--- Supplied data Enclosed Below ---

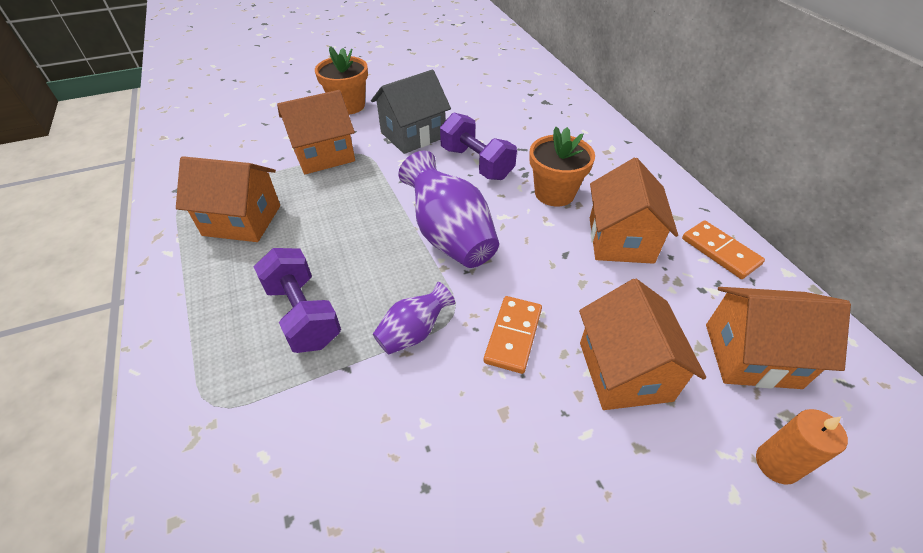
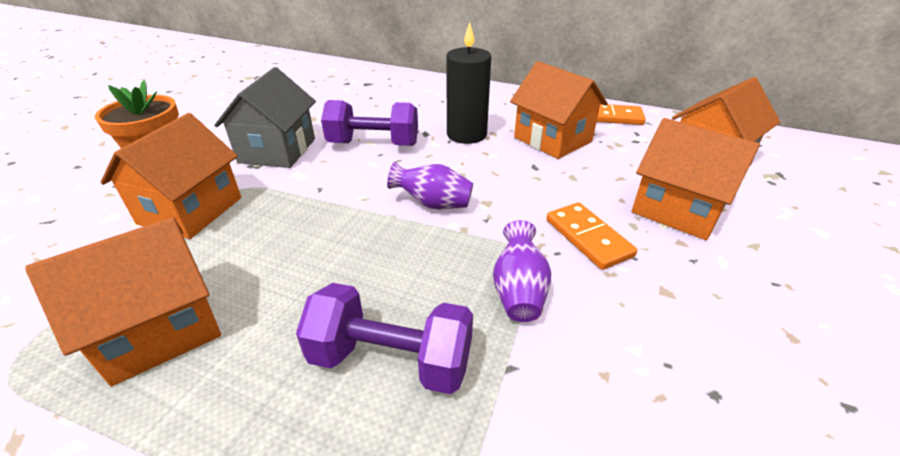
camera: 45 degrees left, 10 degrees down
(450, 236) = (433, 204): purple vase -> purple vase, size x0.56
(554, 193) = (466, 134): orange flower pot -> black candle
(777, 464) = (804, 201): orange candle -> none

--- End of Enclosed Supplied data ---

- Directions: The whole listing above must be duplicated word for word, apart from its pictures.

- Response for this exercise:
camera: 45 degrees left, 10 degrees down
(450, 236) = (433, 204): purple vase -> purple vase, size x0.56
(554, 193) = (466, 134): orange flower pot -> black candle
(777, 464) = (804, 201): orange candle -> none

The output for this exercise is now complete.